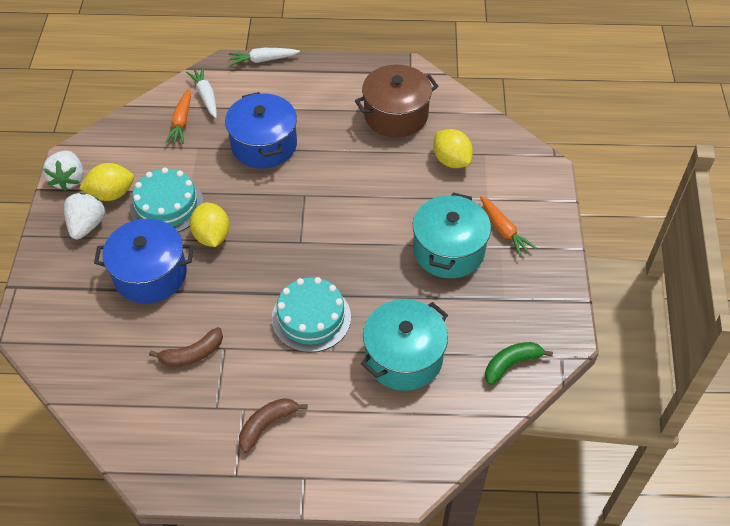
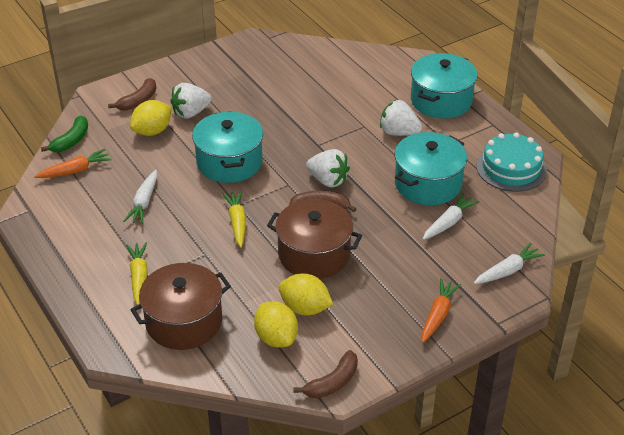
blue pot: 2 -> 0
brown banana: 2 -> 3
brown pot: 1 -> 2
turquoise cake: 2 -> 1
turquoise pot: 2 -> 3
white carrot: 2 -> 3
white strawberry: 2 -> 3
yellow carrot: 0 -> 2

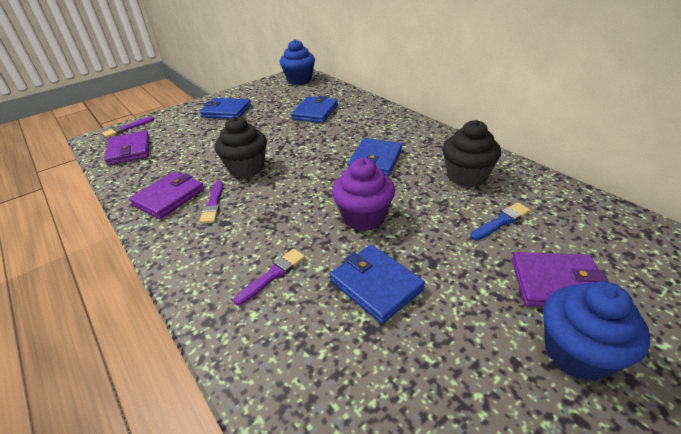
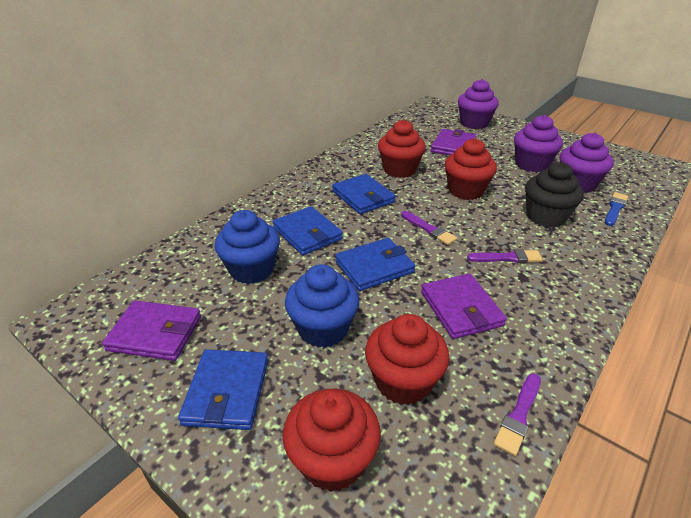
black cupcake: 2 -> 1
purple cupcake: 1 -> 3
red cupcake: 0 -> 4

--

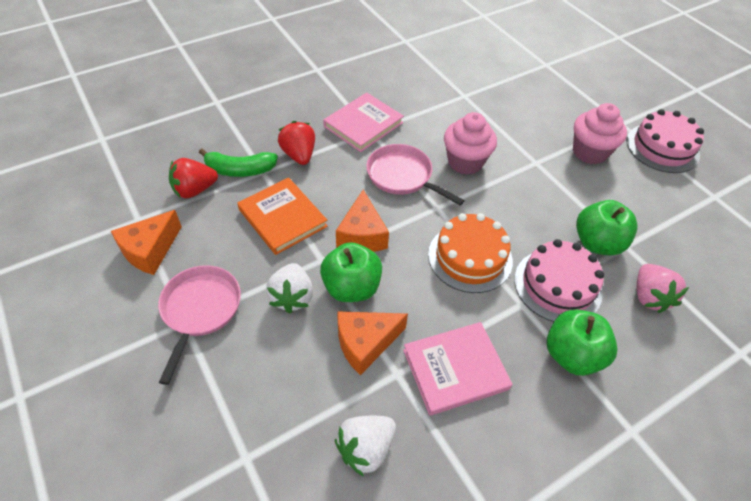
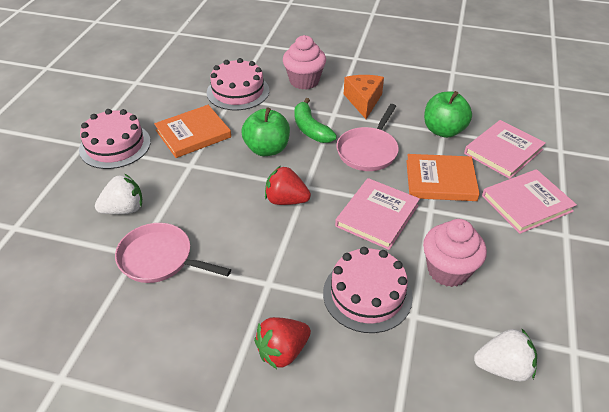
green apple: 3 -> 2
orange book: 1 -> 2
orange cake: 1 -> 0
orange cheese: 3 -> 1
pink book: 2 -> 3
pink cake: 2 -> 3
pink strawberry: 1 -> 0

==

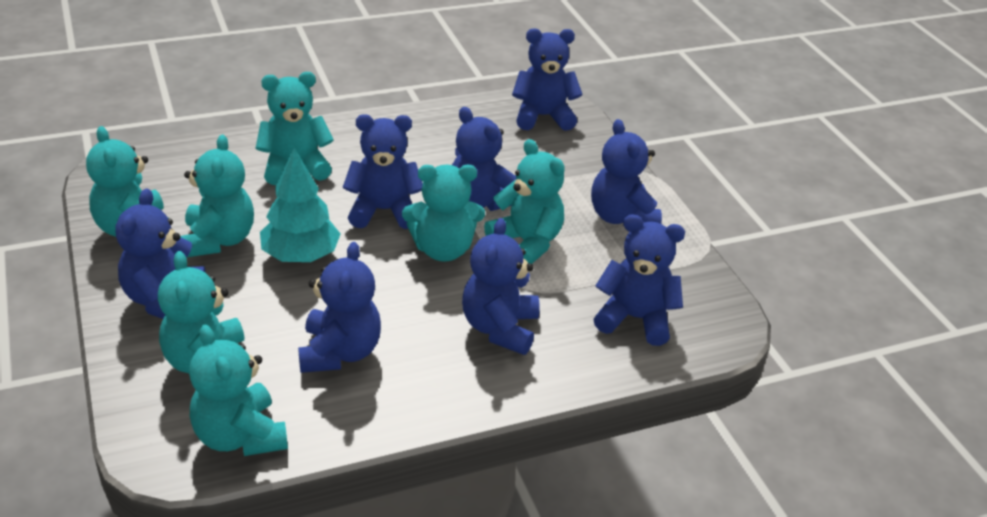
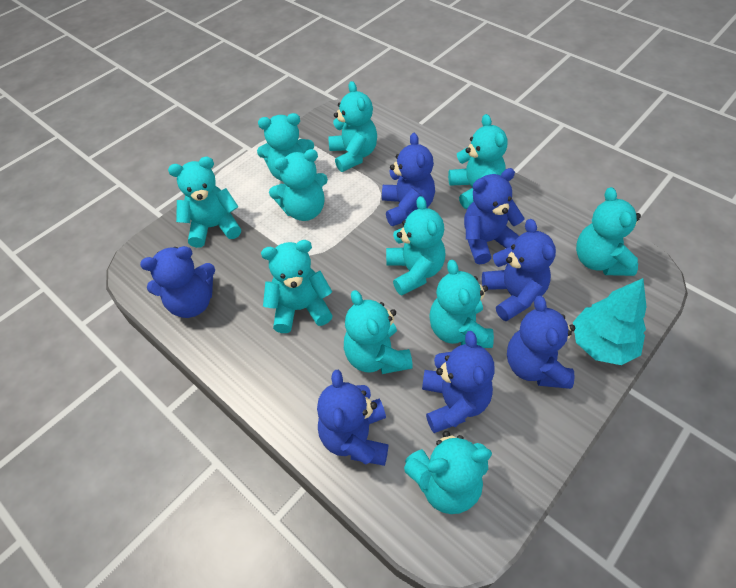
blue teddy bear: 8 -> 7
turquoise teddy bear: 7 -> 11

* **INSTRUCTIONS TO FOLLOW**
Your answer should be a number alone, please: the count of lines in the listing where the word "teddy" appears.

* **ANSWER TO THIS PROBLEM**
2